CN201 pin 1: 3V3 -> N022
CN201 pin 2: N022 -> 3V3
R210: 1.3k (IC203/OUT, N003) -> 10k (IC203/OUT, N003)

==*==

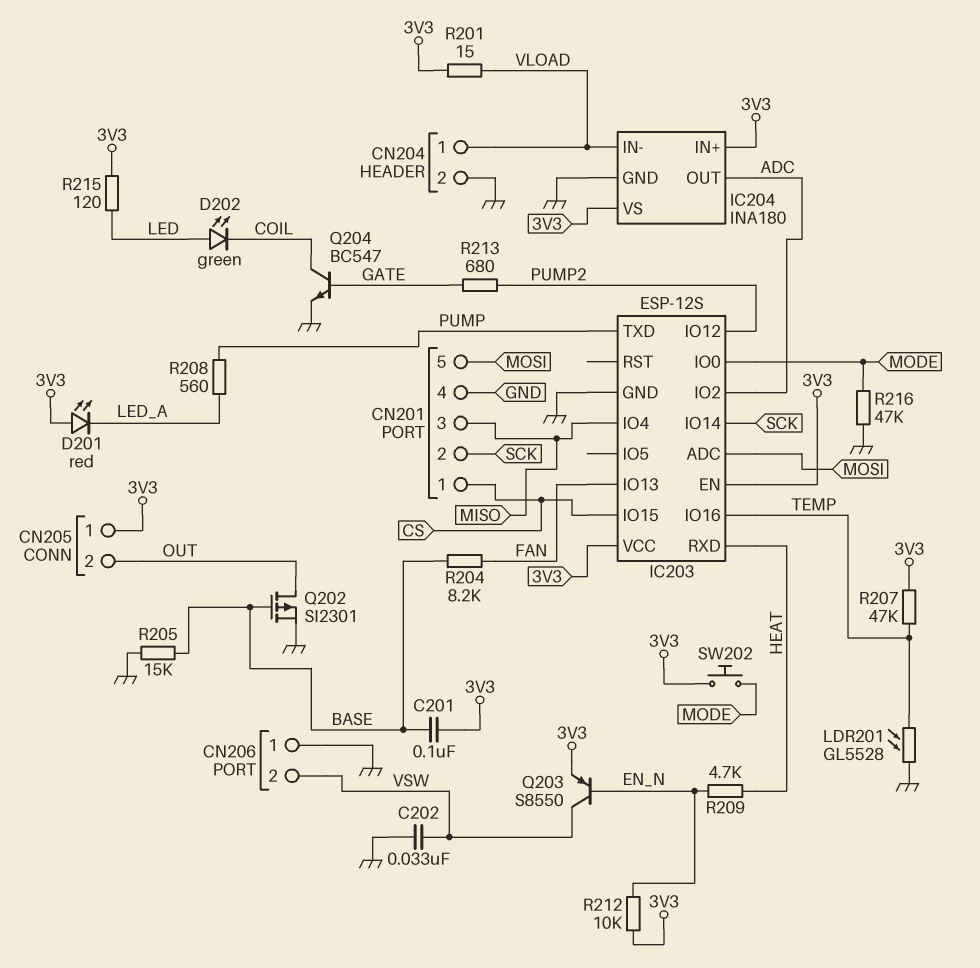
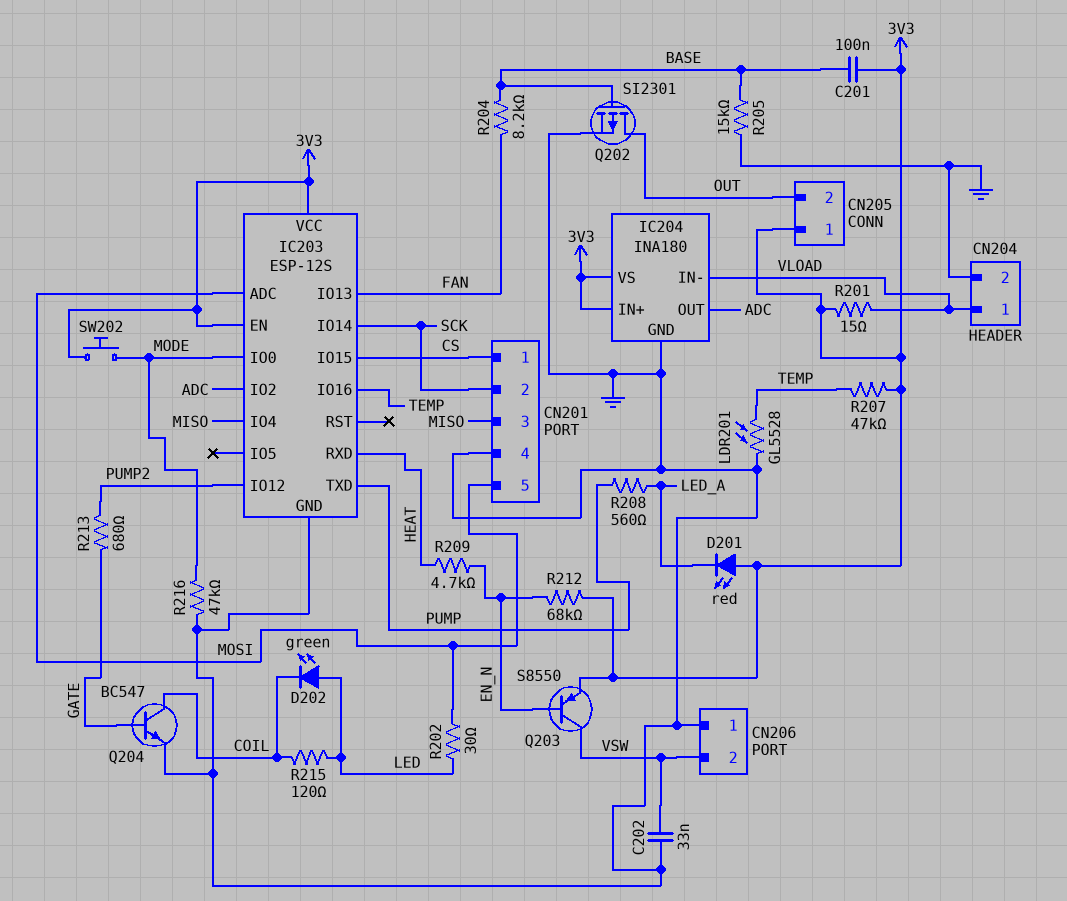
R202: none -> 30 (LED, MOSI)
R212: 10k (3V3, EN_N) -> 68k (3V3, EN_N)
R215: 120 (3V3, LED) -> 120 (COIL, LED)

==*==

Description of the task: What you give back must be the stretch above, starting at the line with "CN201 pin 1: 3V3 -> N022" and ending at the line with "R210: 1.3k (IC203/OUT, N003)", copied exactly.

Task answer:
CN201 pin 1: 3V3 -> N022
CN201 pin 2: N022 -> 3V3
R210: 1.3k (IC203/OUT, N003) -> 10k (IC203/OUT, N003)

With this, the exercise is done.